▶ [Given entries]:
--------------------

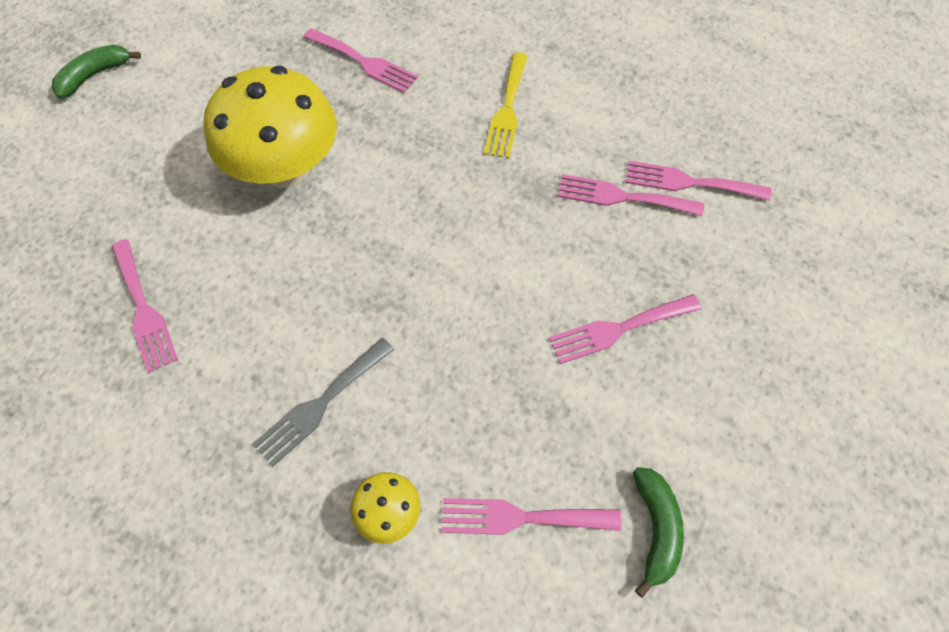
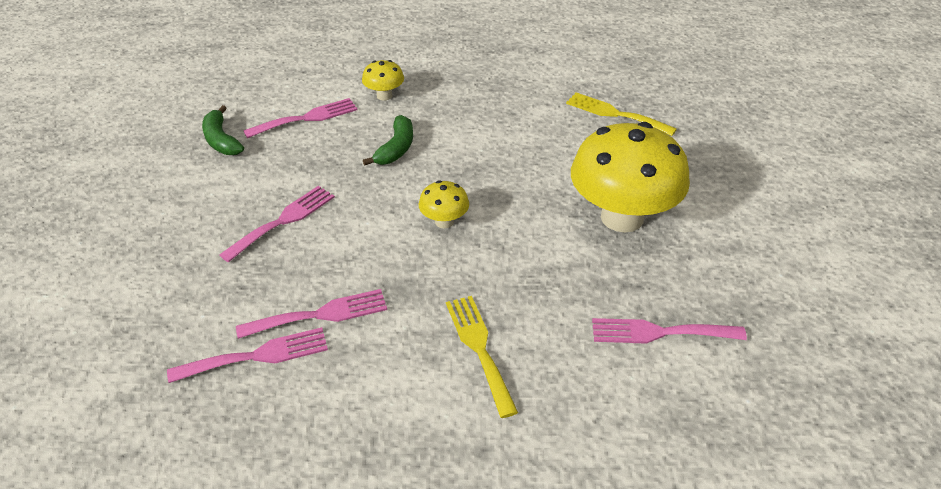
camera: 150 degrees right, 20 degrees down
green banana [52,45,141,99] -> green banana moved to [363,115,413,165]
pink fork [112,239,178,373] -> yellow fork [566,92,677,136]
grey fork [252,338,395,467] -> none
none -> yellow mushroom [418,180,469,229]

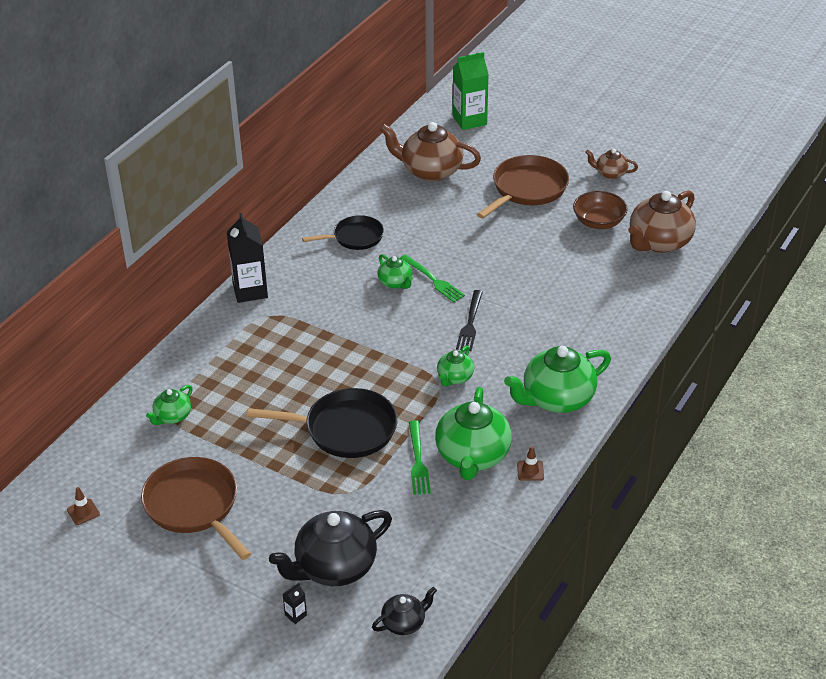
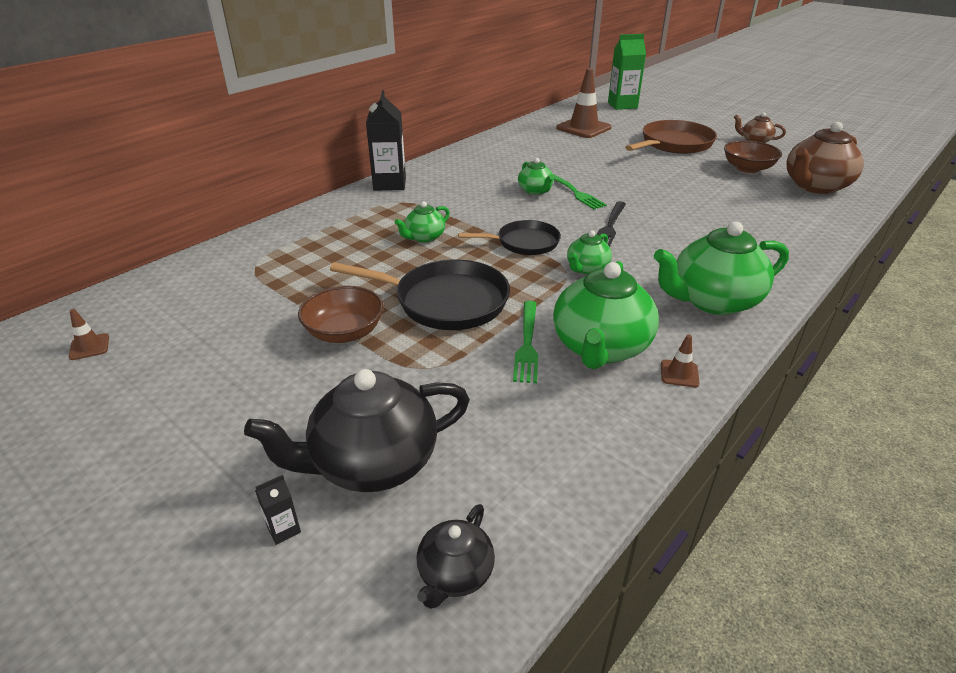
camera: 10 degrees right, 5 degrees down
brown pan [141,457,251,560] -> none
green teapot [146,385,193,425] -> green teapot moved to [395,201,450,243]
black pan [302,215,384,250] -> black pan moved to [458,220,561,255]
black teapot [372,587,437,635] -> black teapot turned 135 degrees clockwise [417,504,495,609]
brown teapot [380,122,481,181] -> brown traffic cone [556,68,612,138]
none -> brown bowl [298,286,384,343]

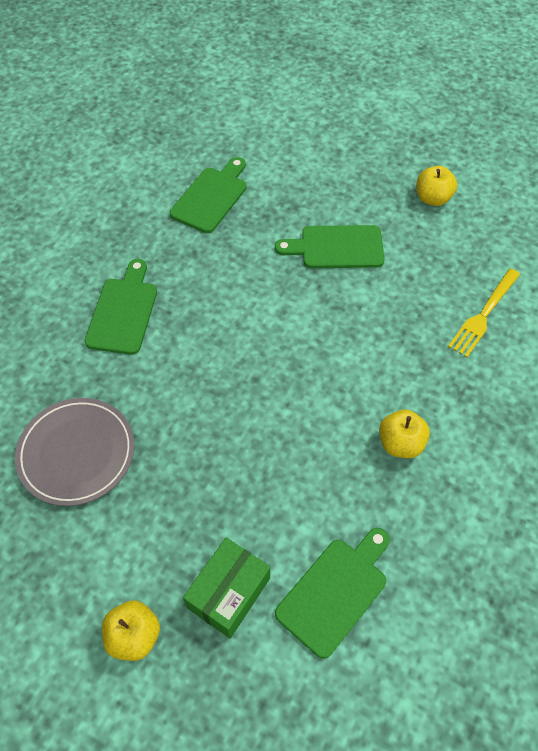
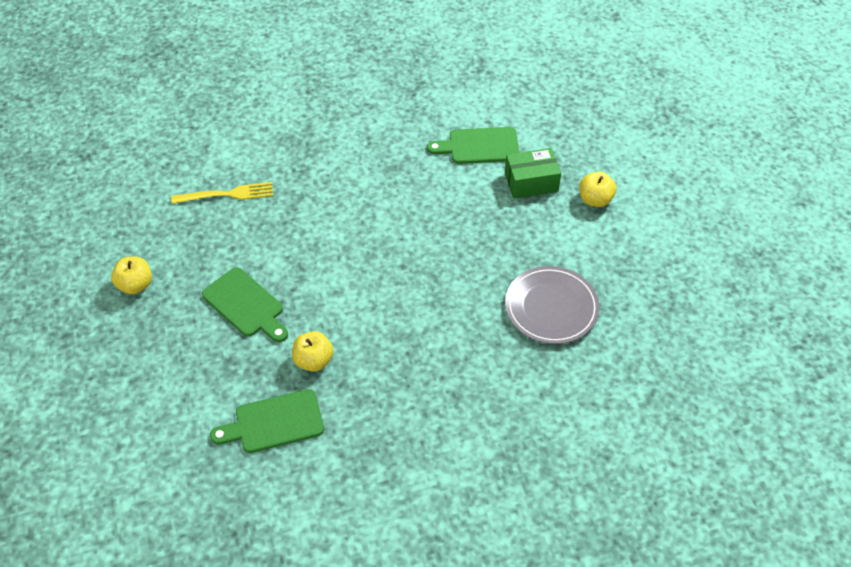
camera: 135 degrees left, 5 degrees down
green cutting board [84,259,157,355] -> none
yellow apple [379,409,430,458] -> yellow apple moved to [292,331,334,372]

--------------------

▶ [Work request]: Would you give again, exactly as written, the lines from the one containing "green teapot [146,385,193,425]" through the end of the records, with no pictures and no other lines?

▶ [Solution below]:
green teapot [146,385,193,425] -> green teapot moved to [395,201,450,243]
black pan [302,215,384,250] -> black pan moved to [458,220,561,255]
black teapot [372,587,437,635] -> black teapot turned 135 degrees clockwise [417,504,495,609]
brown teapot [380,122,481,181] -> brown traffic cone [556,68,612,138]
none -> brown bowl [298,286,384,343]

camera: 135 degrees left, 5 degrees down
green cutting board [84,259,157,355] -> none
yellow apple [379,409,430,458] -> yellow apple moved to [292,331,334,372]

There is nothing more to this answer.